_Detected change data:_
= Beginning of Section =

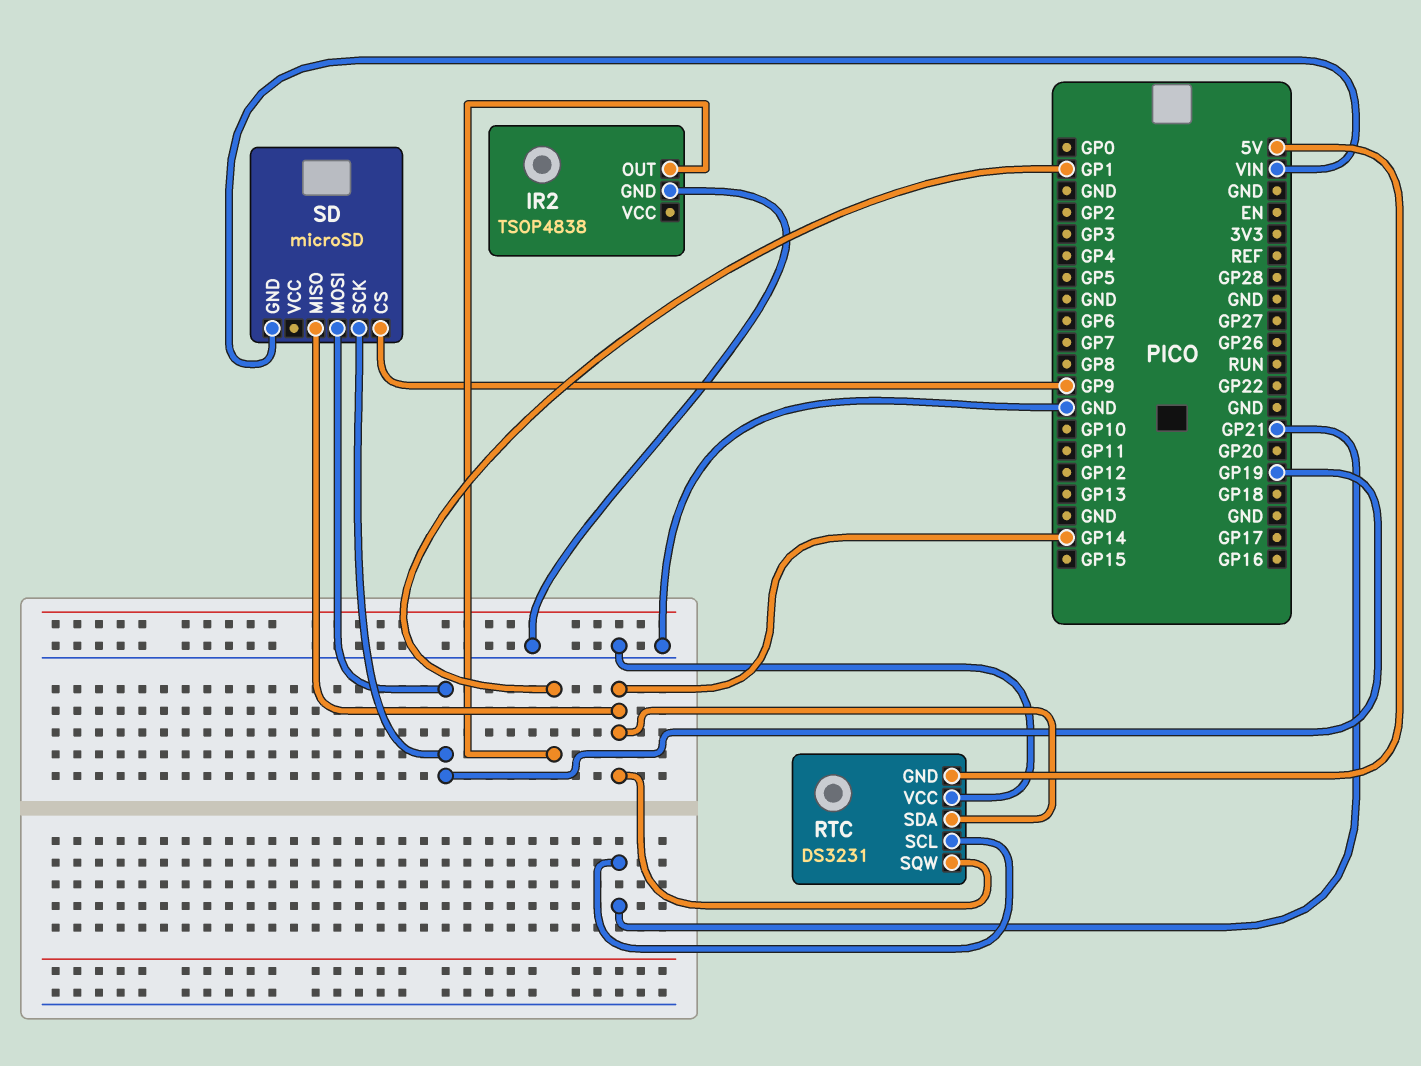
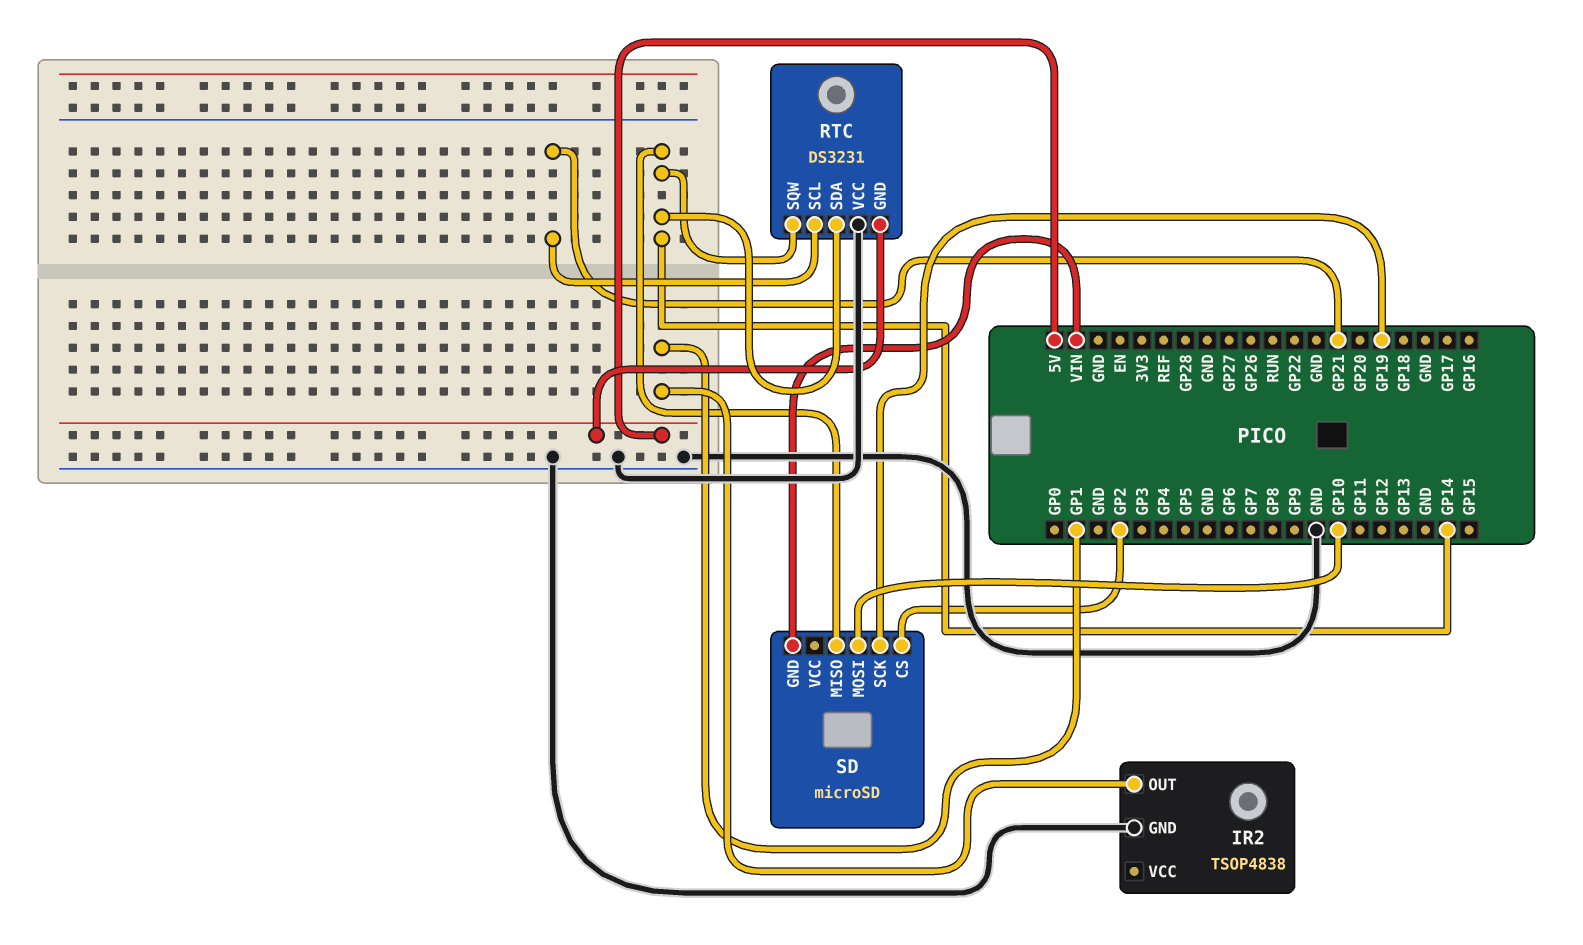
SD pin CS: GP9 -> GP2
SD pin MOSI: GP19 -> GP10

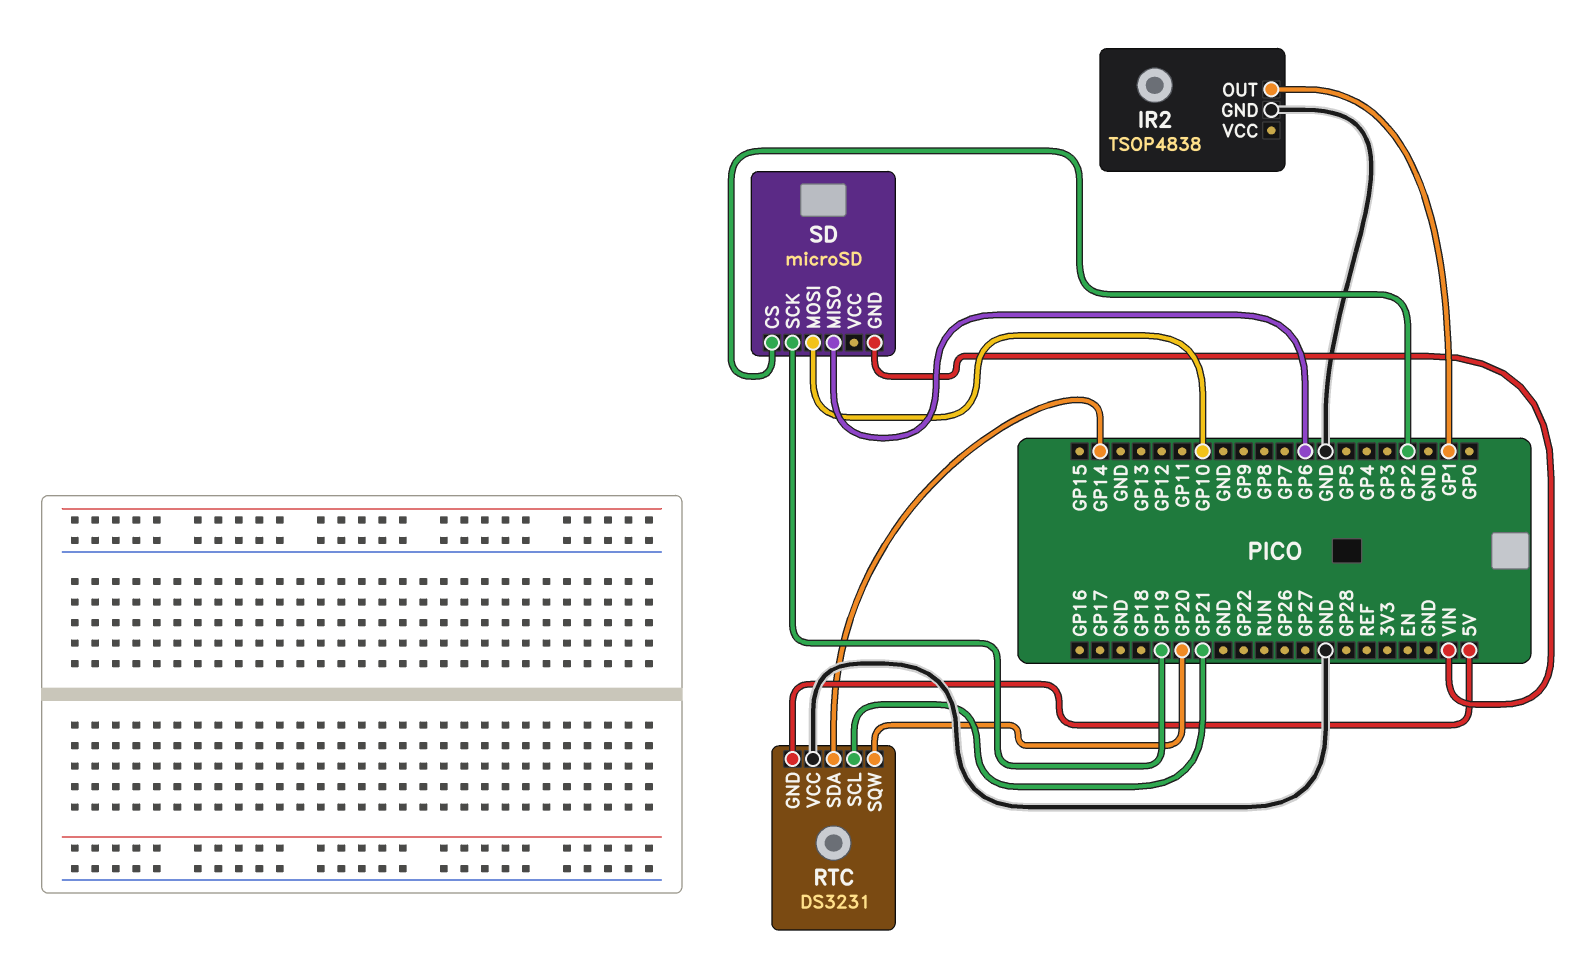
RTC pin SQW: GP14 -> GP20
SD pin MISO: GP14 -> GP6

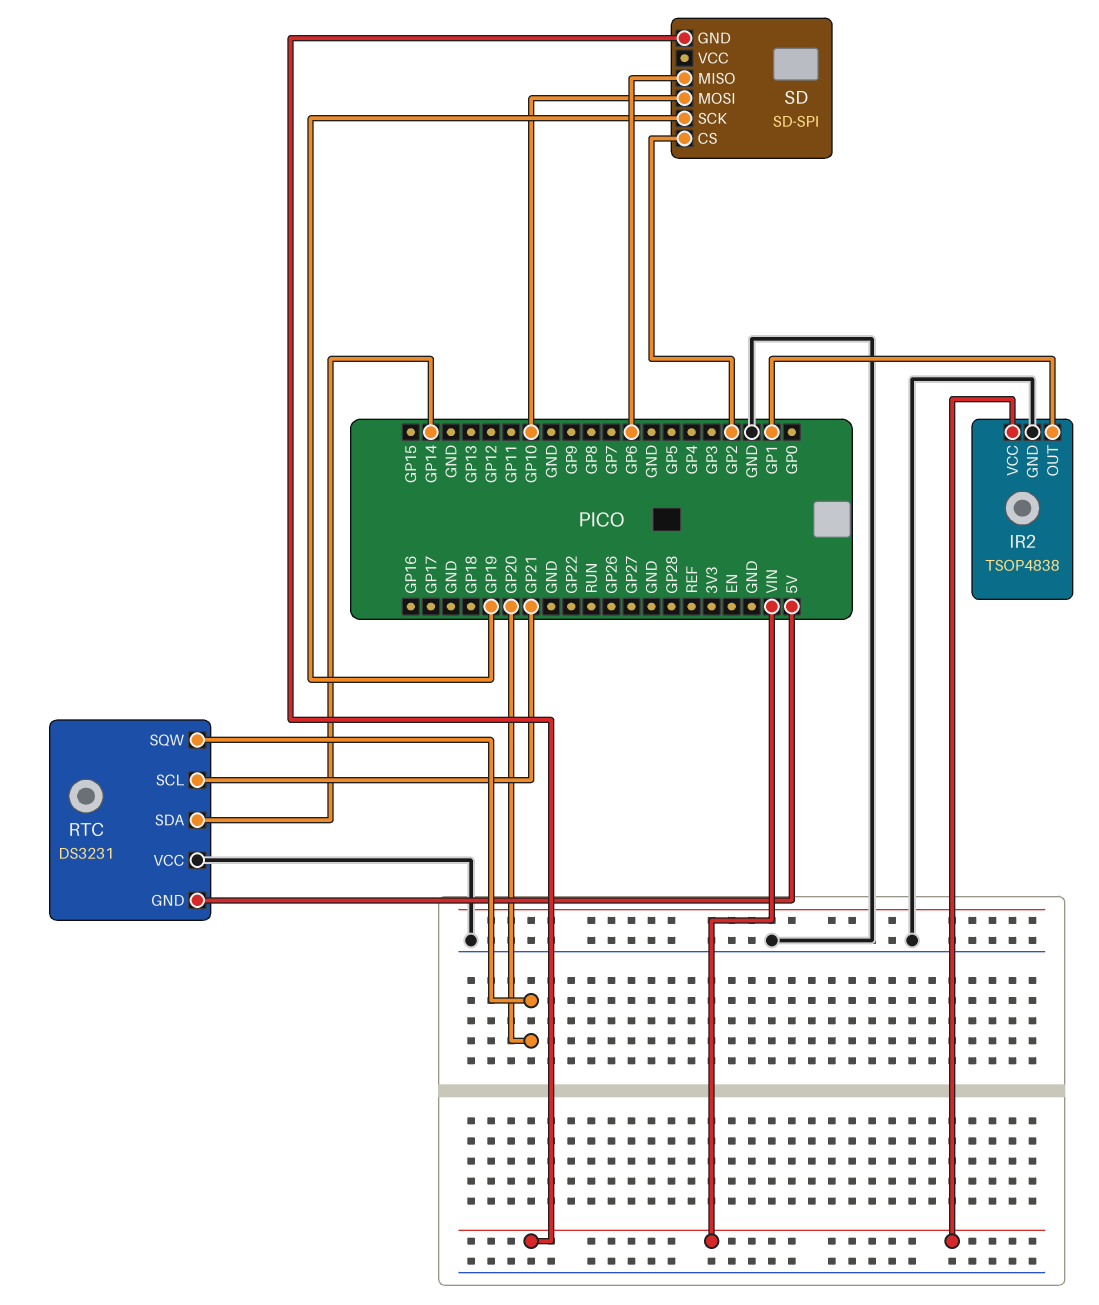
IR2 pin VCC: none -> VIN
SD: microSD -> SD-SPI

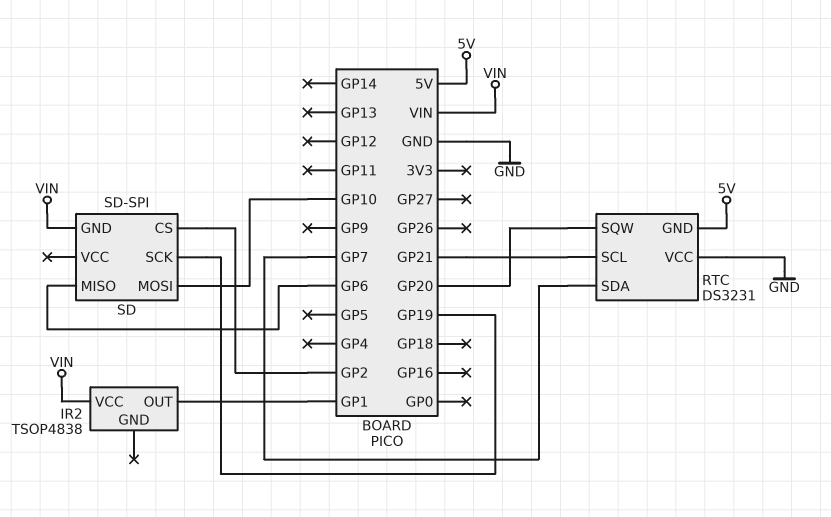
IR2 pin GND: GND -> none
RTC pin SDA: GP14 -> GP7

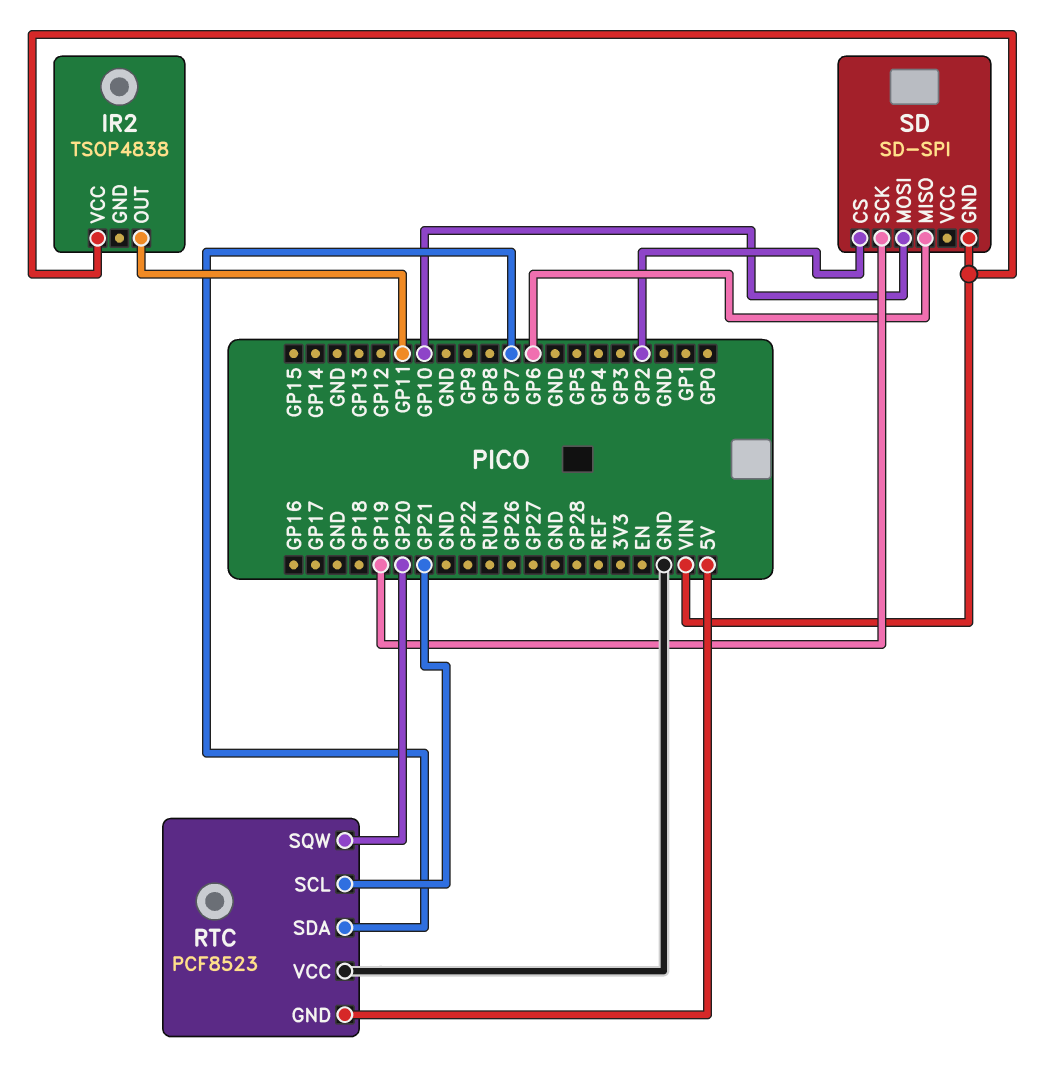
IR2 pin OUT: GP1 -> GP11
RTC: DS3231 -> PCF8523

= End of Section =
= Beginning of Section =

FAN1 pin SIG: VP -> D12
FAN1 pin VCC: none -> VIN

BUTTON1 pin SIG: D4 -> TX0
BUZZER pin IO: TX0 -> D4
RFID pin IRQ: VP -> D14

= End of Section =

_To do:_
If a picture sits between the line containing "RTC pin SDA: GP14 -> GP7" and the line containing "RTC: DS3231 -> PCF8523", leave it out, and return the lines of that range above exactly, both ends included.

_Answer:_
RTC pin SDA: GP14 -> GP7

IR2 pin OUT: GP1 -> GP11
RTC: DS3231 -> PCF8523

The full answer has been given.